Object matching data
--- START ---

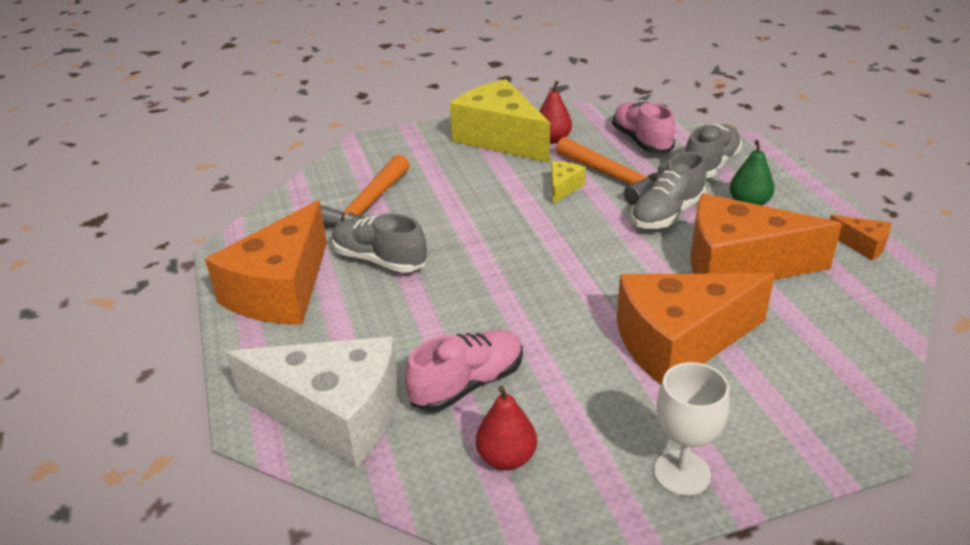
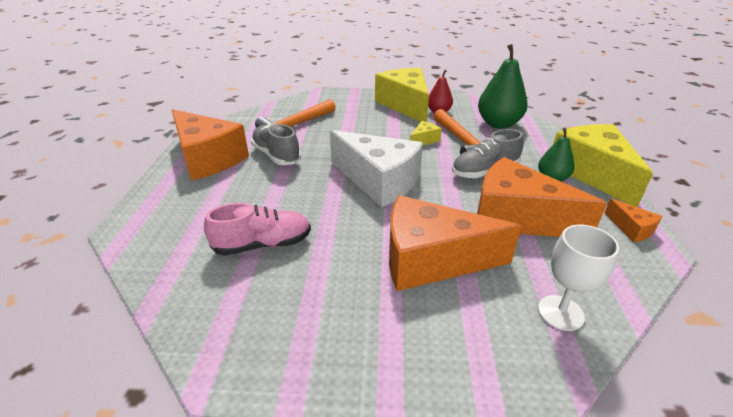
camera: 20 degrees right, 0 degrees up
(281, 290) = (207, 158): orange cheese -> orange cheese turned 90 degrees counterclockwise
(335, 415) = (168, 239): white cheese -> white cheese (378, 181)
(506, 458) = (245, 303): red pear -> none
(641, 141) = (498, 124): pink shoe -> green pear
(681, 473) = (360, 361): white goblet -> white goblet (560, 313)
(710, 165) = (539, 148): grey shoe -> none
(787, 185) = (592, 173): none -> yellow cheese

--- END ---

Requirement
Restate the records above exactly, less any pictures.

Solution to the exercise
camera: 20 degrees right, 0 degrees up
(281, 290) = (207, 158): orange cheese -> orange cheese turned 90 degrees counterclockwise
(335, 415) = (168, 239): white cheese -> white cheese (378, 181)
(506, 458) = (245, 303): red pear -> none
(641, 141) = (498, 124): pink shoe -> green pear
(681, 473) = (360, 361): white goblet -> white goblet (560, 313)
(710, 165) = (539, 148): grey shoe -> none
(787, 185) = (592, 173): none -> yellow cheese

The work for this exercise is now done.